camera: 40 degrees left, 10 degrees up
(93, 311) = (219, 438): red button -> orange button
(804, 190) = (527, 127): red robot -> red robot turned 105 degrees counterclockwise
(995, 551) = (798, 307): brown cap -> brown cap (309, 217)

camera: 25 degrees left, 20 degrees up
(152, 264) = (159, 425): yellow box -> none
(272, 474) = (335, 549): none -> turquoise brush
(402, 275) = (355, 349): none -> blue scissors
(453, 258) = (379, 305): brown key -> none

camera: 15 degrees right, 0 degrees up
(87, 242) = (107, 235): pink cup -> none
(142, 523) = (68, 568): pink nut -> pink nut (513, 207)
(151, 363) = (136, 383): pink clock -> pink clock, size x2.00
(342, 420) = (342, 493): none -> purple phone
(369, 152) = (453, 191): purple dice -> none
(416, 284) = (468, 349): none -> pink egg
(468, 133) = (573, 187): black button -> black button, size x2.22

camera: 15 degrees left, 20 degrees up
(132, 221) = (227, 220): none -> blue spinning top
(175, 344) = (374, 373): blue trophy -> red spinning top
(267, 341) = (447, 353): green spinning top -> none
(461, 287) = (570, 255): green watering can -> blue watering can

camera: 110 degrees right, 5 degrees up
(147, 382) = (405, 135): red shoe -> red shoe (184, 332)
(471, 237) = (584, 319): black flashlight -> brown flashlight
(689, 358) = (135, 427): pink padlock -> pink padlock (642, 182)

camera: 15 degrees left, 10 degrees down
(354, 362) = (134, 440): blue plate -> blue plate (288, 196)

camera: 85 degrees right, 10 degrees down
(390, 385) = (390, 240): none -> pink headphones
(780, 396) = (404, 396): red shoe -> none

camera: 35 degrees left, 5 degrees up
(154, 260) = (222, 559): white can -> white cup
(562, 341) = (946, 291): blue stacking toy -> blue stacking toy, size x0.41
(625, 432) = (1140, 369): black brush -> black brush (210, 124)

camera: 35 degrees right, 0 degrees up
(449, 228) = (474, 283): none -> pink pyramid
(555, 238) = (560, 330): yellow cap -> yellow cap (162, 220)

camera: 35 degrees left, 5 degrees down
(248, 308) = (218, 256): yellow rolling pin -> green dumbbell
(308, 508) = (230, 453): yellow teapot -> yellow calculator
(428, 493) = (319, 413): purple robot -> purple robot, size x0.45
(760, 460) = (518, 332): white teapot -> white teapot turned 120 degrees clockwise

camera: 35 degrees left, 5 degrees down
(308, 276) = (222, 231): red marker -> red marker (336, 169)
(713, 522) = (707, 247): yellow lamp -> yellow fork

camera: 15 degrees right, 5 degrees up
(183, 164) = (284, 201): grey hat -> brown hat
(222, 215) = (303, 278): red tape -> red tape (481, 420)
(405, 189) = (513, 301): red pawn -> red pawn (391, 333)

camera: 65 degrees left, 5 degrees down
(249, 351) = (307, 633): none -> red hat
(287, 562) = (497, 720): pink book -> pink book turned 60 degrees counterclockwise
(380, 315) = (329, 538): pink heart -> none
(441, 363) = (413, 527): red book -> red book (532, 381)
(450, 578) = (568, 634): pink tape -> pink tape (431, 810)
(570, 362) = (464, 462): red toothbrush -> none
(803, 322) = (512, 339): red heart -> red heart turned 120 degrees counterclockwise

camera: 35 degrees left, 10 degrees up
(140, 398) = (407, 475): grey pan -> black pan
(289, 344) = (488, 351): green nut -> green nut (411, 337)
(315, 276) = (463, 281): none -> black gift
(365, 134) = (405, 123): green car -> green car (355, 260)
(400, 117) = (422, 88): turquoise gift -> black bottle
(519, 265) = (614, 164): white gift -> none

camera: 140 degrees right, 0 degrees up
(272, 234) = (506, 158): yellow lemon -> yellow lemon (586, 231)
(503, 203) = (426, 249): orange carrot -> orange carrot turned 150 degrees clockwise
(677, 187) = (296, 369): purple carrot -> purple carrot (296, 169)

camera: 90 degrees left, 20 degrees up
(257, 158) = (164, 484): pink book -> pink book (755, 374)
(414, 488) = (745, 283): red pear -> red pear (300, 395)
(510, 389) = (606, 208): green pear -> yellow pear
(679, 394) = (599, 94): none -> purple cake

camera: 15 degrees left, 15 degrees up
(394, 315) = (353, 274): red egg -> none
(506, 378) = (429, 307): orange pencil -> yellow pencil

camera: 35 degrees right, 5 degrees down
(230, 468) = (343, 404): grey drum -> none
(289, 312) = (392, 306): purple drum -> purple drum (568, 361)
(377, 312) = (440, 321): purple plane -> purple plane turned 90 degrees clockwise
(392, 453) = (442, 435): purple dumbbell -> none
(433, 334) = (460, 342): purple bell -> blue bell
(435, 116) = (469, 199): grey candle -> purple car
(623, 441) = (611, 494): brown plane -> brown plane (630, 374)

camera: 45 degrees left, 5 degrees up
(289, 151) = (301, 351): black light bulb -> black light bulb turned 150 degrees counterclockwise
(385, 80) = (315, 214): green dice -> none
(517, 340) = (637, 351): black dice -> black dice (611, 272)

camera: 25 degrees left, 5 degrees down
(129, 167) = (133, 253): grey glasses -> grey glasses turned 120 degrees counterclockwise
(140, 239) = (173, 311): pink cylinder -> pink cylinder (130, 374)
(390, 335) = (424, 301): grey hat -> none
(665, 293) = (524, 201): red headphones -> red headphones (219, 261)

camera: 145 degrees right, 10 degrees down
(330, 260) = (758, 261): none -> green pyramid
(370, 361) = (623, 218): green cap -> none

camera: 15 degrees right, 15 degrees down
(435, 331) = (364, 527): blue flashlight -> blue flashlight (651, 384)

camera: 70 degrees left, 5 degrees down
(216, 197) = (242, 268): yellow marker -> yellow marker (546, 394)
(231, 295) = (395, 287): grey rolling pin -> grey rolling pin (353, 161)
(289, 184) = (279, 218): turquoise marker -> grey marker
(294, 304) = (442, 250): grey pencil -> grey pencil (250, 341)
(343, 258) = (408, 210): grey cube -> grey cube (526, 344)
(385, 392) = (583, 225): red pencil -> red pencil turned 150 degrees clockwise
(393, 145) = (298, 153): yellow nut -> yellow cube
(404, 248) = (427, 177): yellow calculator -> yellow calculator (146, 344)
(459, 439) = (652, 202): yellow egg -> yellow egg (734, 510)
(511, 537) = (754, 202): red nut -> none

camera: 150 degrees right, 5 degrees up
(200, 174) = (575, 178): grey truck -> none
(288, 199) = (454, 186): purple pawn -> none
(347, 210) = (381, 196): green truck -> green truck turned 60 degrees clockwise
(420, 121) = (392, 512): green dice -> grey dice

______________________________

* [TASK ITEM]
Restate word for word the lines from the line containing "(347, 210) = (381, 196): green" through the last line of the listing, inclusive, and nothing beyond them.

* [YOUR RESPONSE]
(347, 210) = (381, 196): green truck -> green truck turned 60 degrees clockwise
(420, 121) = (392, 512): green dice -> grey dice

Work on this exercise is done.